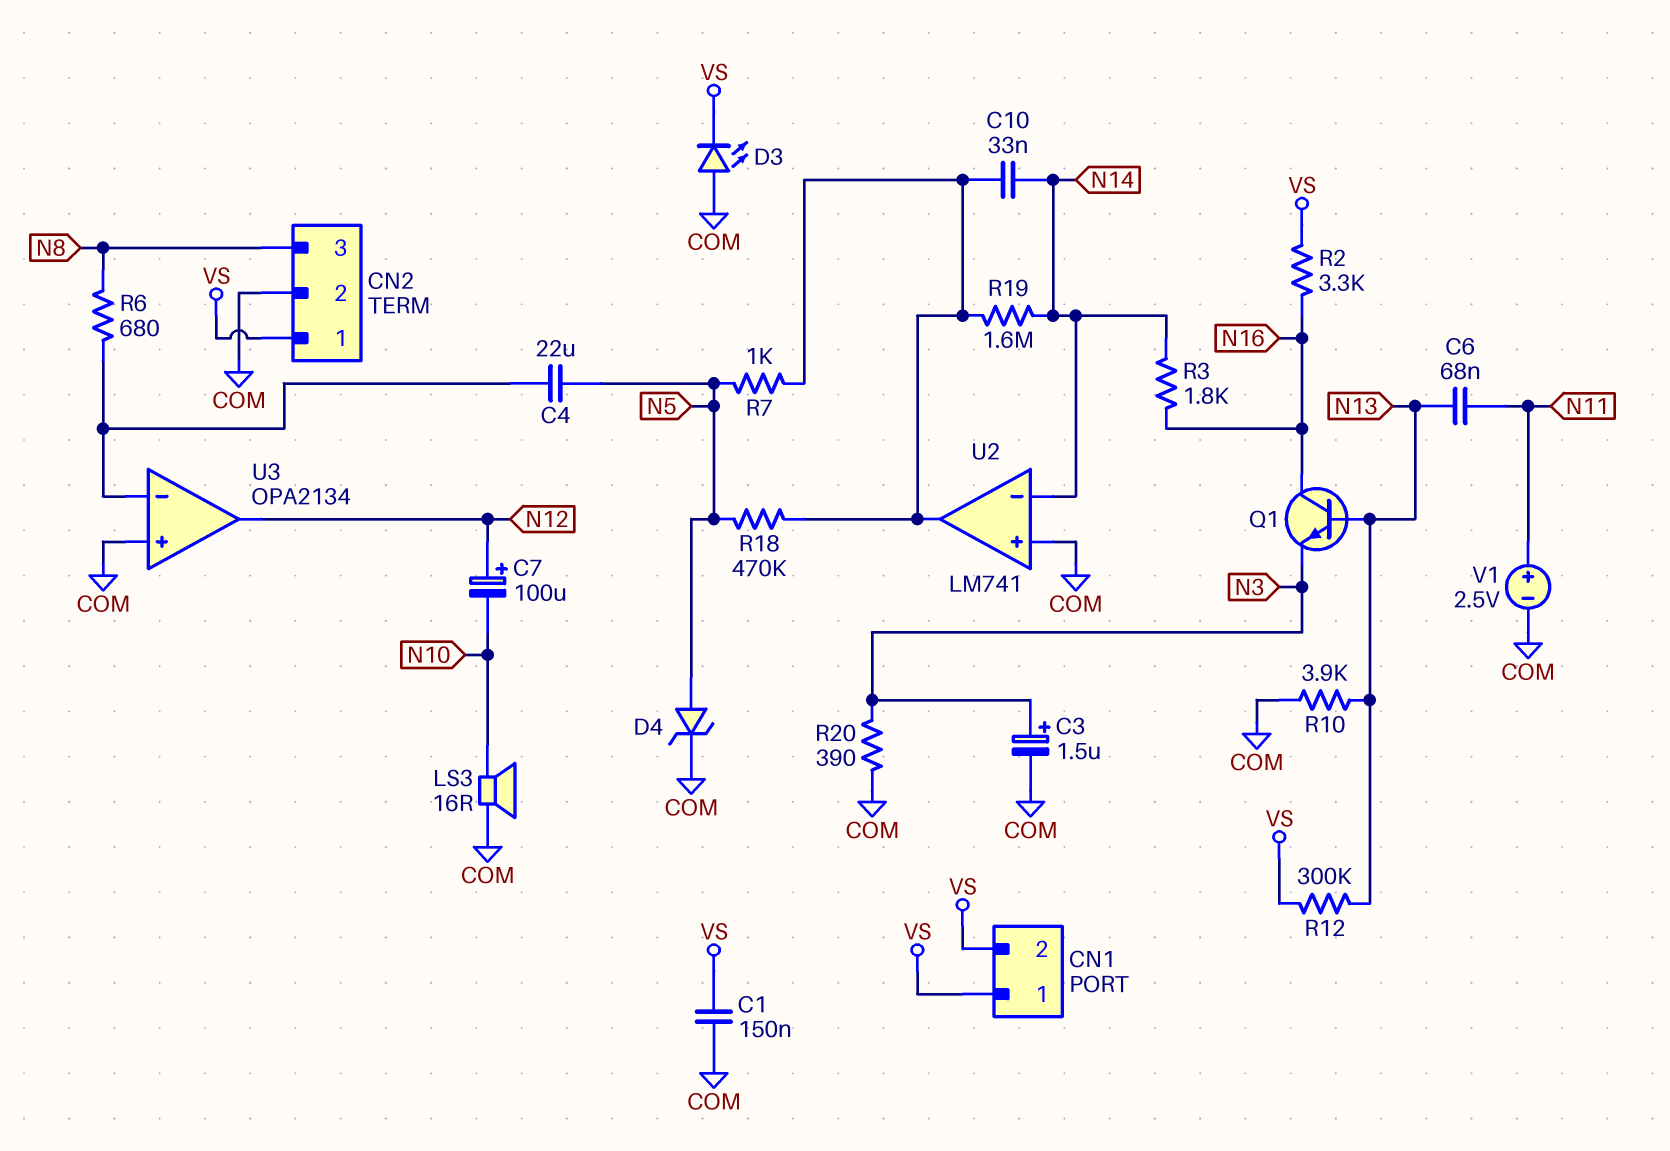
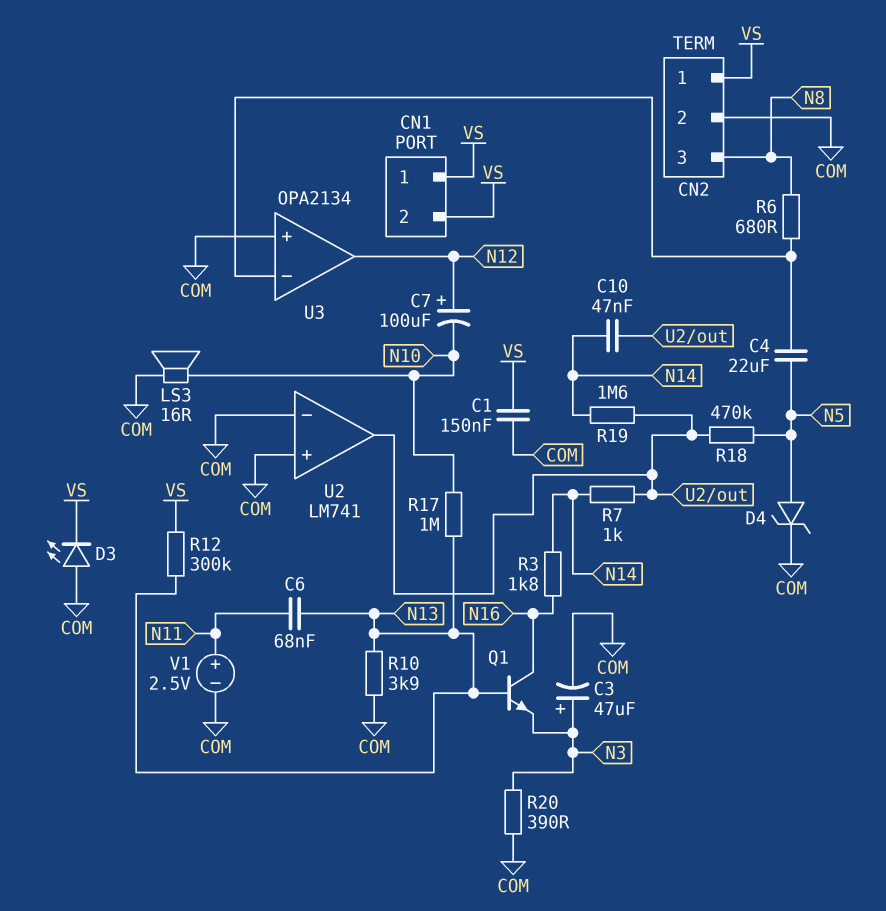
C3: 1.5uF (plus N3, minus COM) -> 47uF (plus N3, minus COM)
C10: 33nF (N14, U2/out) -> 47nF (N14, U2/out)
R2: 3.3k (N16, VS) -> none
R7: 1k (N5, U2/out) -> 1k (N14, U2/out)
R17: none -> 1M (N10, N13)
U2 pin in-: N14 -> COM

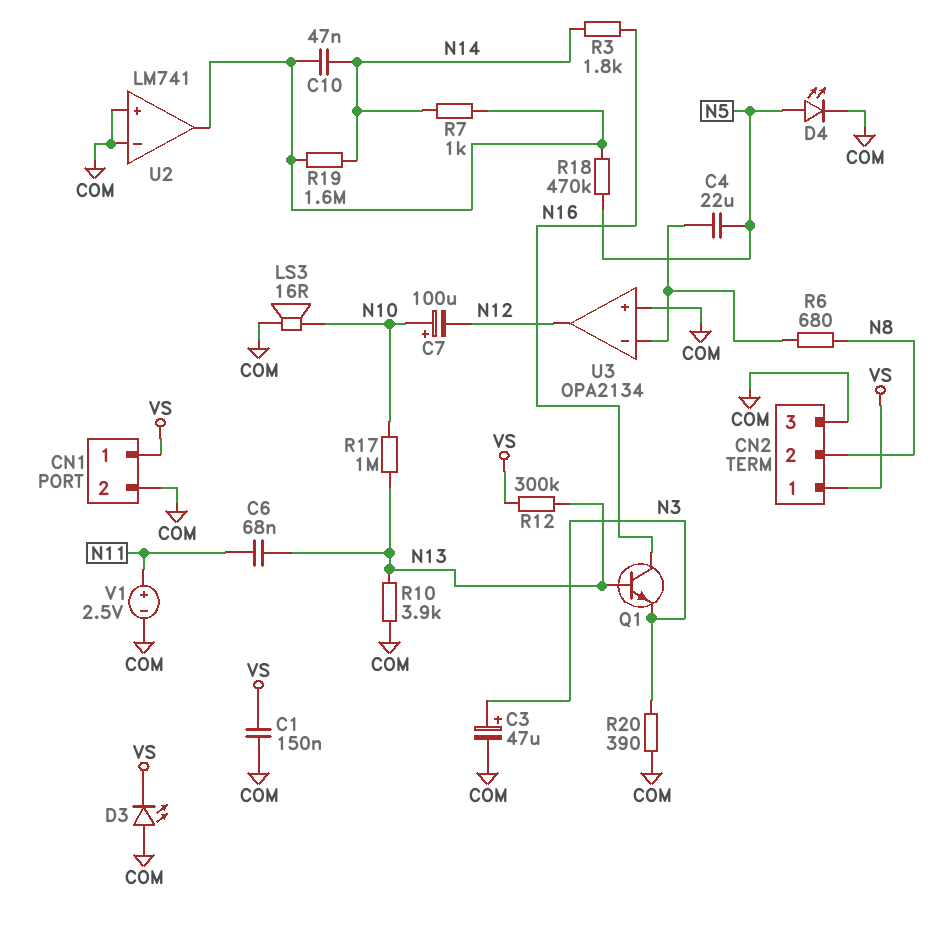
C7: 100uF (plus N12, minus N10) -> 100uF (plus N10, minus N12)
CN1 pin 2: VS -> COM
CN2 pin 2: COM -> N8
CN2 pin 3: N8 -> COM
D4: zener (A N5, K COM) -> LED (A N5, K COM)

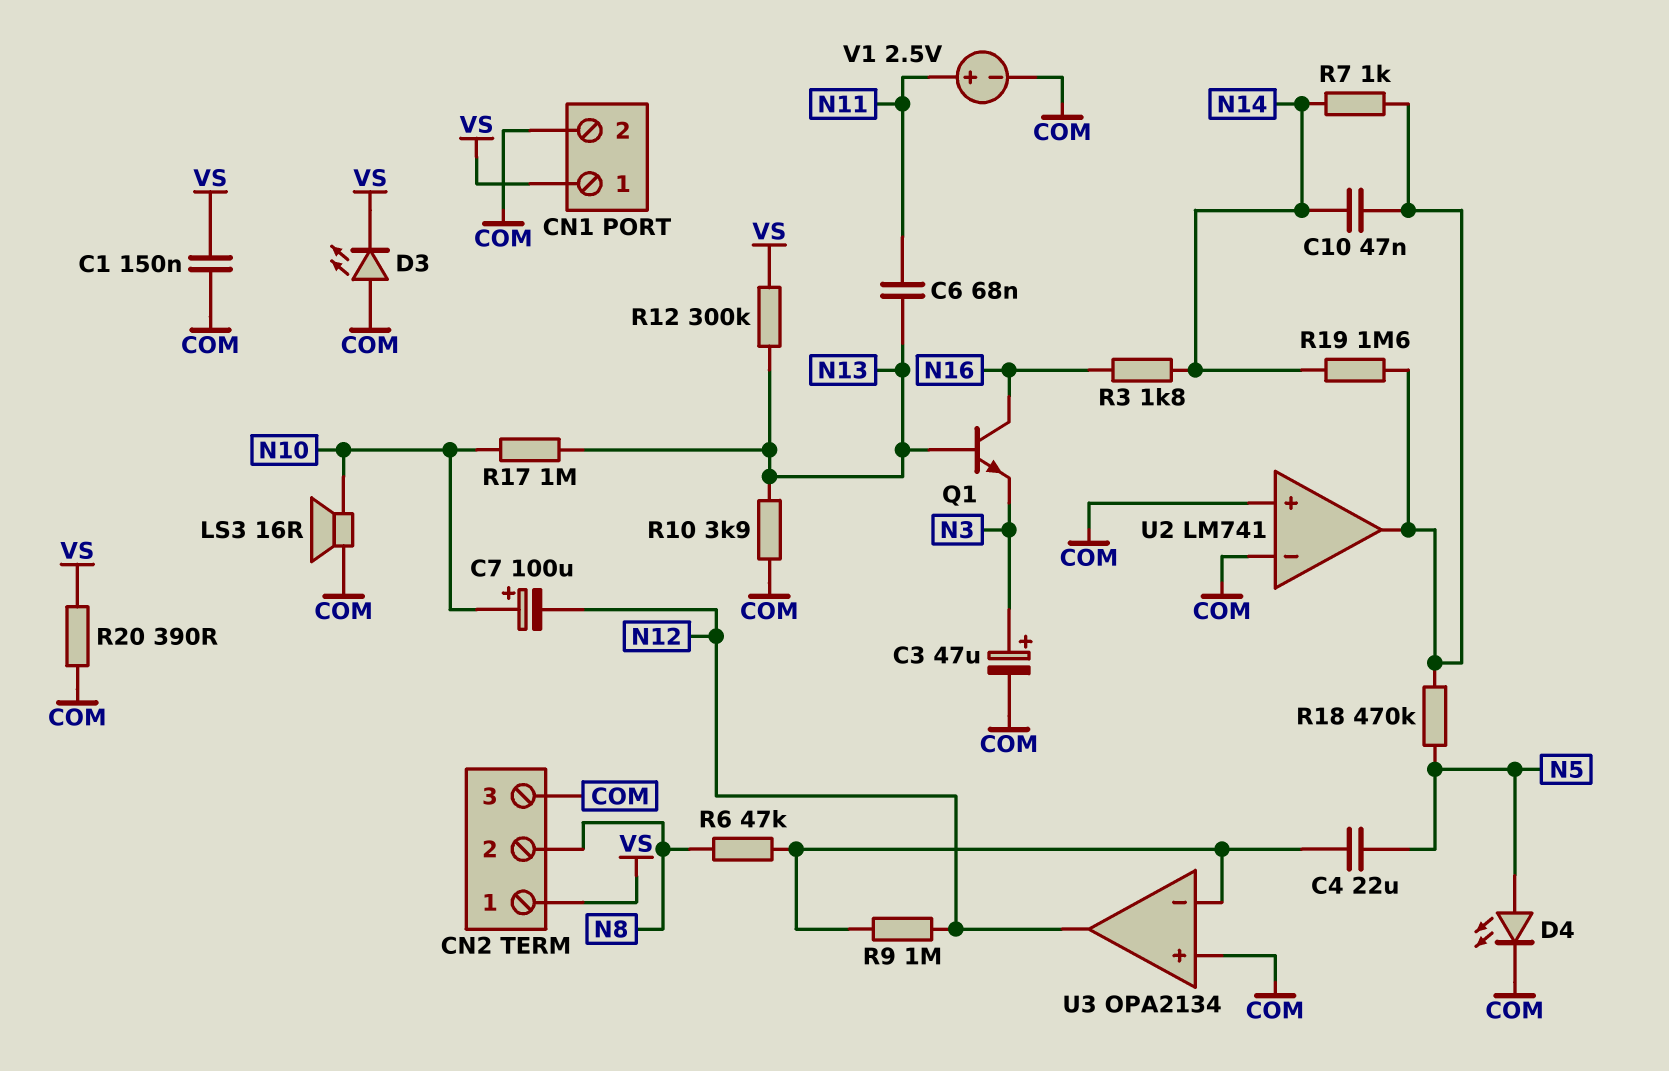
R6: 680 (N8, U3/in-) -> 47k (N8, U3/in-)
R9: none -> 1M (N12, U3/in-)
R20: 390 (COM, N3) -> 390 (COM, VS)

********

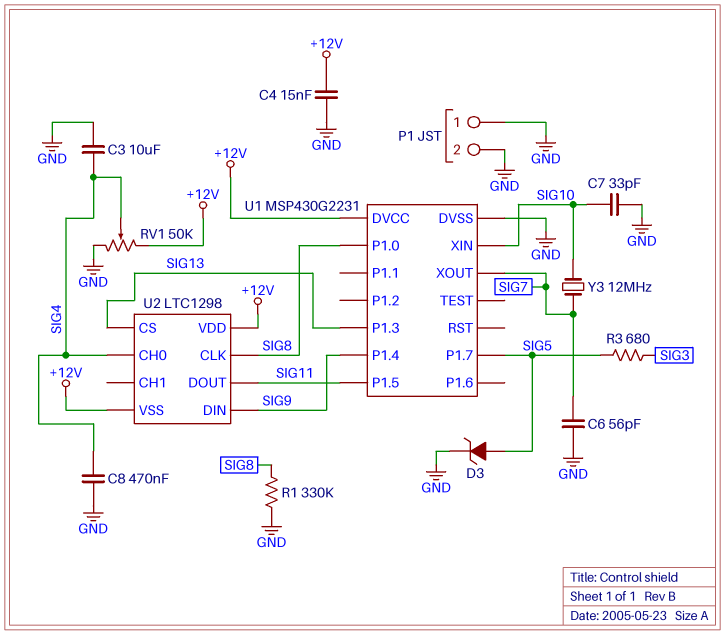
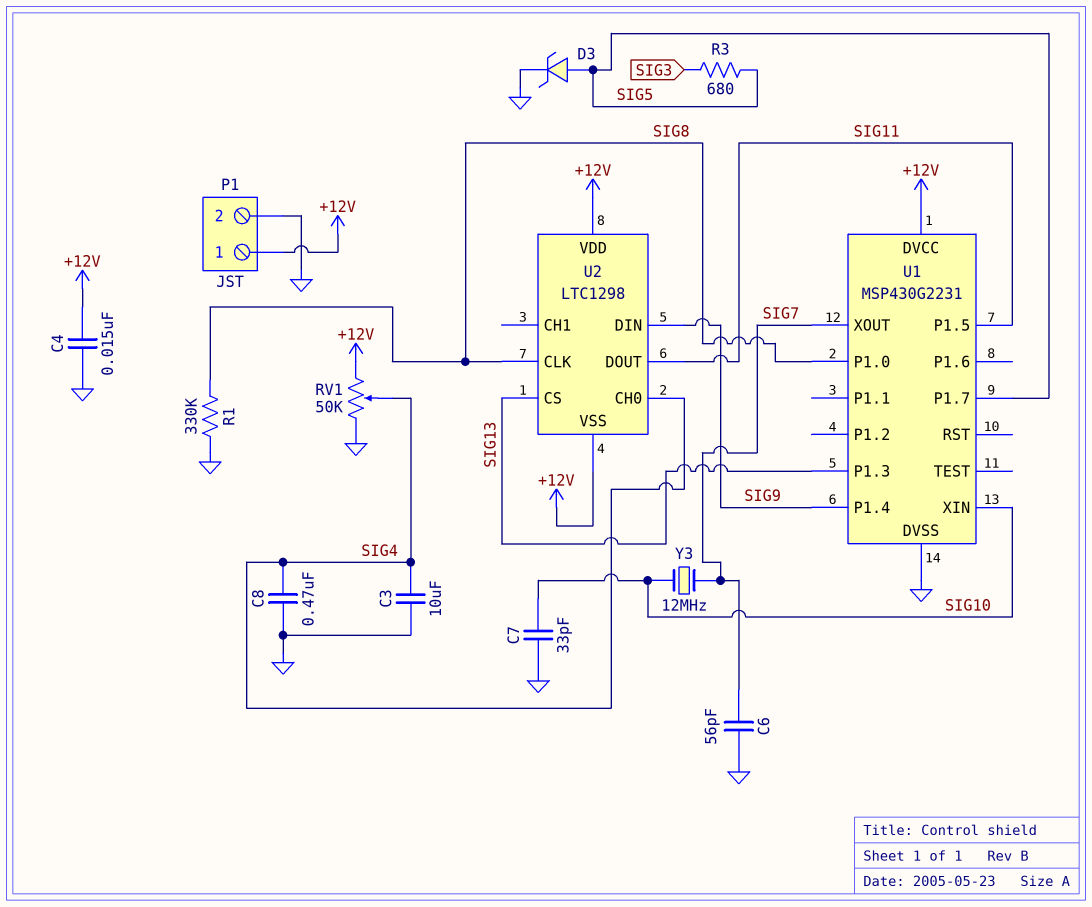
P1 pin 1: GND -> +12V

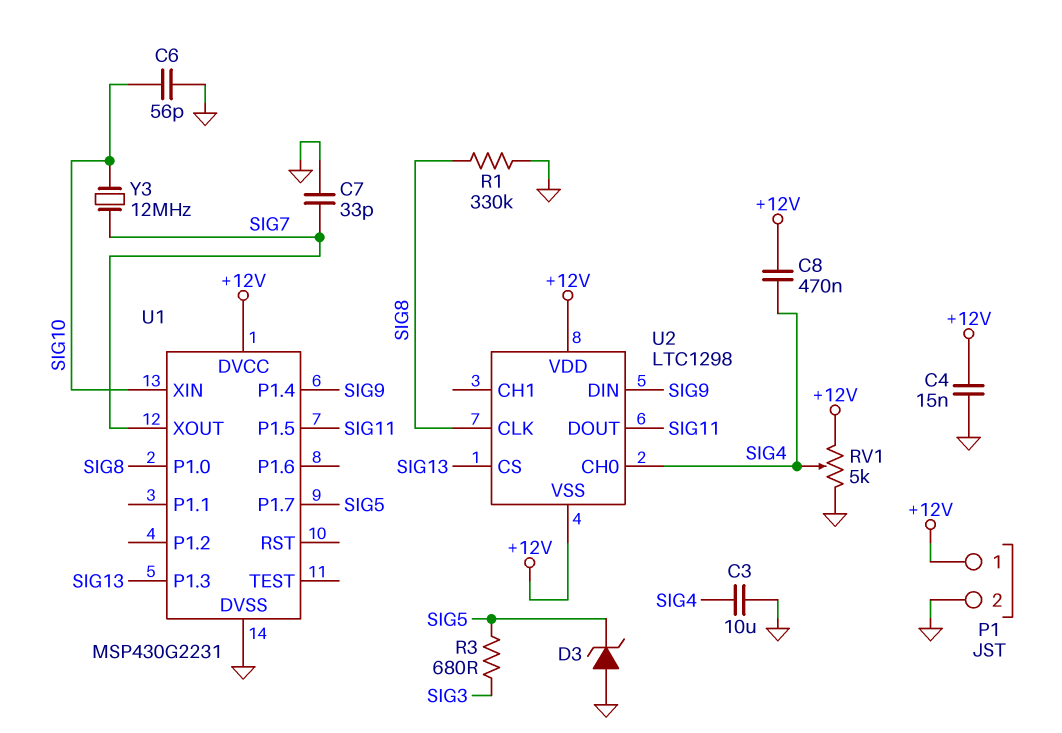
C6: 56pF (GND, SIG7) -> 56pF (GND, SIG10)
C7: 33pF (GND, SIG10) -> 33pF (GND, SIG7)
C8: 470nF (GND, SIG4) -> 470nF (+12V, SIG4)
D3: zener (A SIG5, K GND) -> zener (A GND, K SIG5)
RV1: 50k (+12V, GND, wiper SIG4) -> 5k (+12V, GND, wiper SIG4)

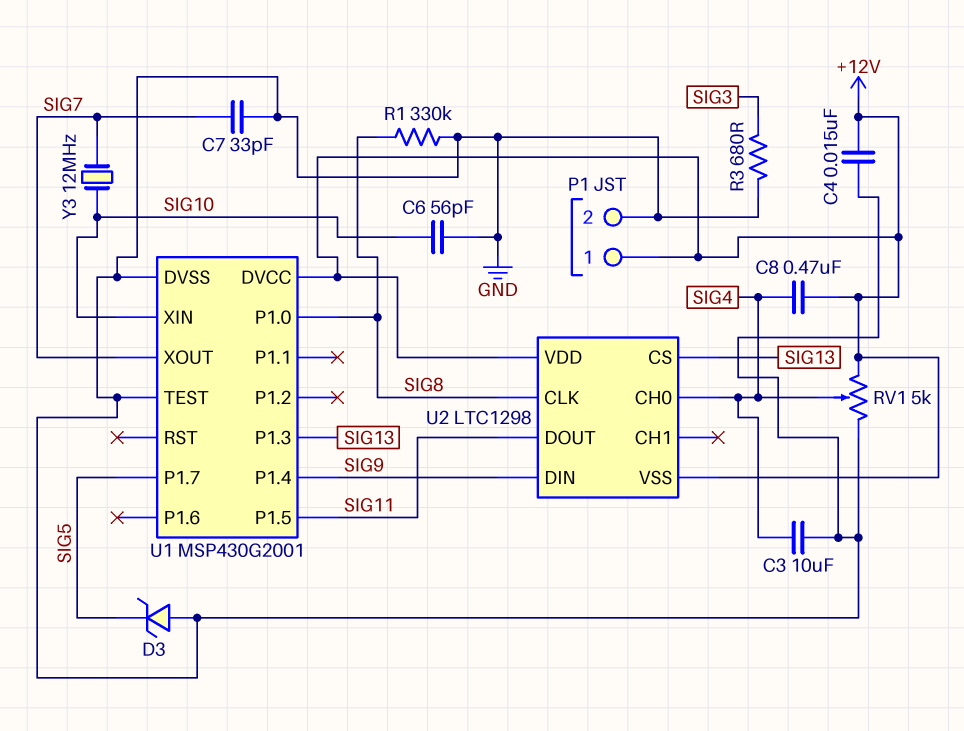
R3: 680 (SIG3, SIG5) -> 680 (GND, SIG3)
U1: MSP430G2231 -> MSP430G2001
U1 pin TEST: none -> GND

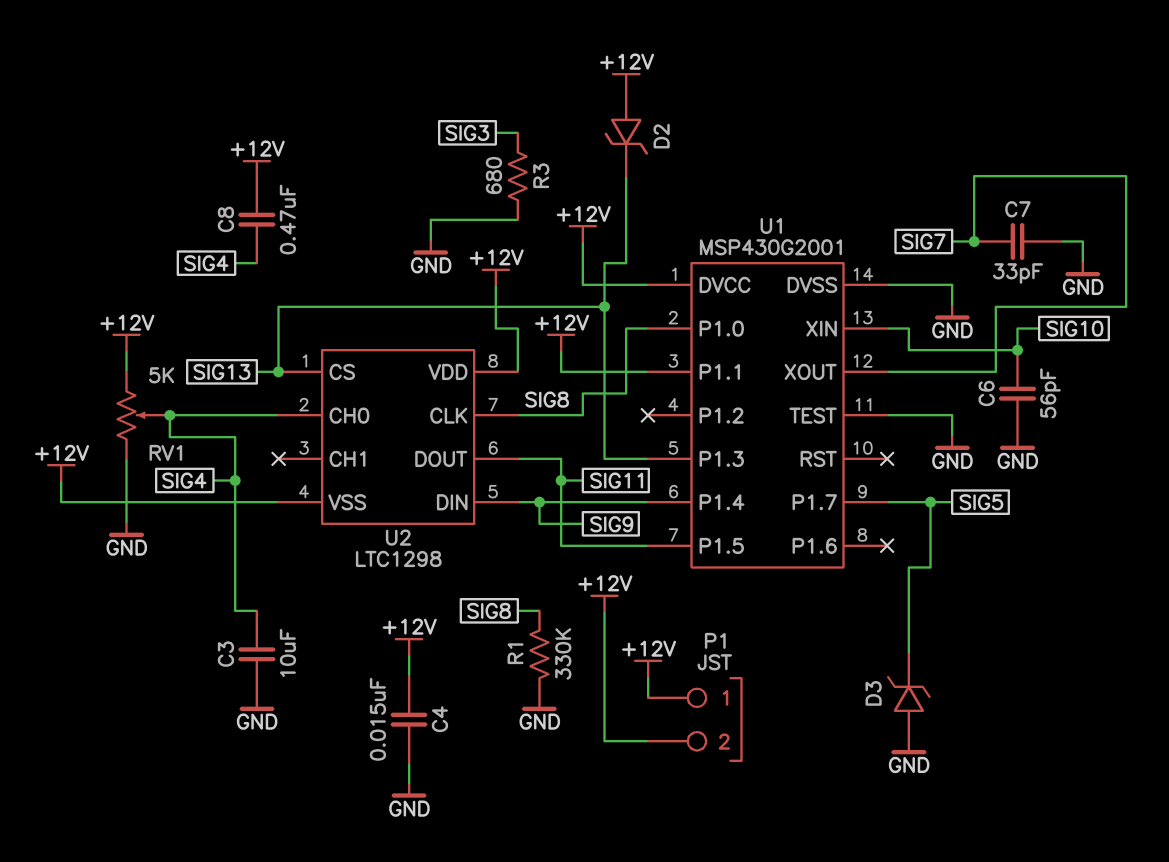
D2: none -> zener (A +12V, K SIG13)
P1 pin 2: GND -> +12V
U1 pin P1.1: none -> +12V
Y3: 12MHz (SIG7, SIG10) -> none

********

▸ **WHAT THIS TASK INVOLVES**
Up in the listing, locate the line with "C3: 1.5uF (plus"; print it and every line after it down to the line with "R9: none -> 1M (N12, U3/in-)", which is included too. Skip the pictures.

▸ **THE ANSWER**
C3: 1.5uF (plus N3, minus COM) -> 47uF (plus N3, minus COM)
C10: 33nF (N14, U2/out) -> 47nF (N14, U2/out)
R2: 3.3k (N16, VS) -> none
R7: 1k (N5, U2/out) -> 1k (N14, U2/out)
R17: none -> 1M (N10, N13)
U2 pin in-: N14 -> COM

C7: 100uF (plus N12, minus N10) -> 100uF (plus N10, minus N12)
CN1 pin 2: VS -> COM
CN2 pin 2: COM -> N8
CN2 pin 3: N8 -> COM
D4: zener (A N5, K COM) -> LED (A N5, K COM)

R6: 680 (N8, U3/in-) -> 47k (N8, U3/in-)
R9: none -> 1M (N12, U3/in-)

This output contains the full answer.